**THE TASK**
Omit every picture. Return all other data as it stands.

**GIVEN MATERIAL**
━━━━━━
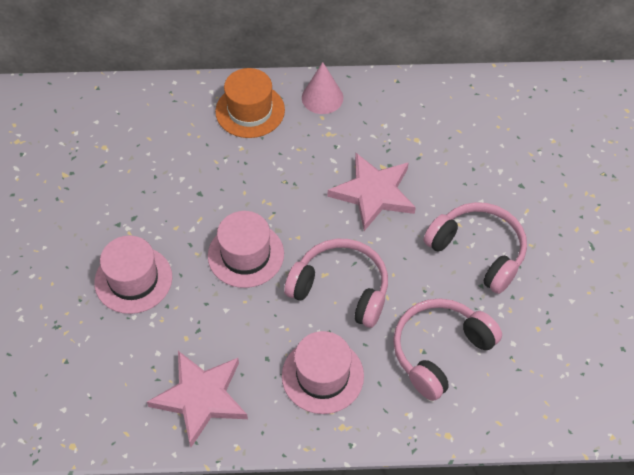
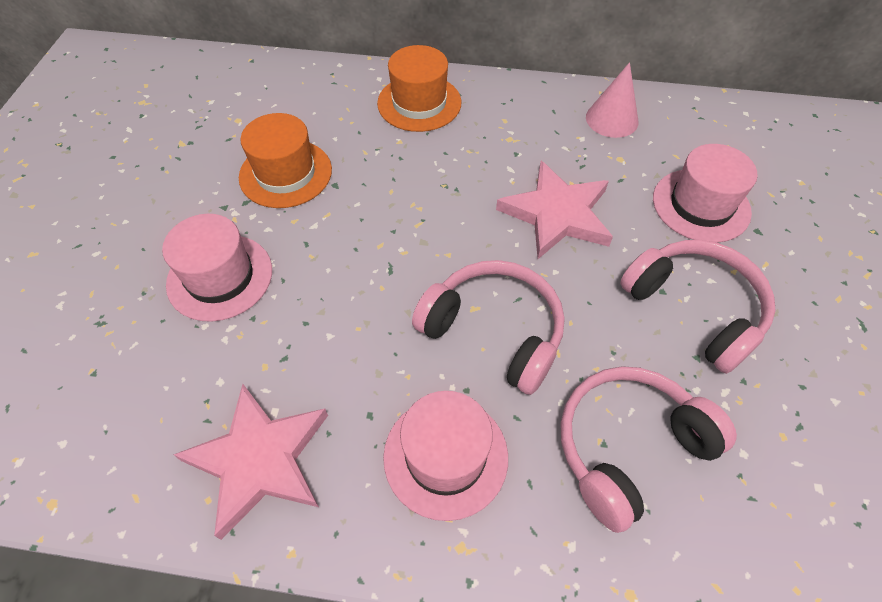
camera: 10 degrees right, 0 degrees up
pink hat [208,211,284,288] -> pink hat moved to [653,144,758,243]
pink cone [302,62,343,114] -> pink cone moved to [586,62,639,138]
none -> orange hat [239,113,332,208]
━━━━━━
**RESULT FOR THIS TASK**
camera: 10 degrees right, 0 degrees up
pink hat [208,211,284,288] -> pink hat moved to [653,144,758,243]
pink cone [302,62,343,114] -> pink cone moved to [586,62,639,138]
none -> orange hat [239,113,332,208]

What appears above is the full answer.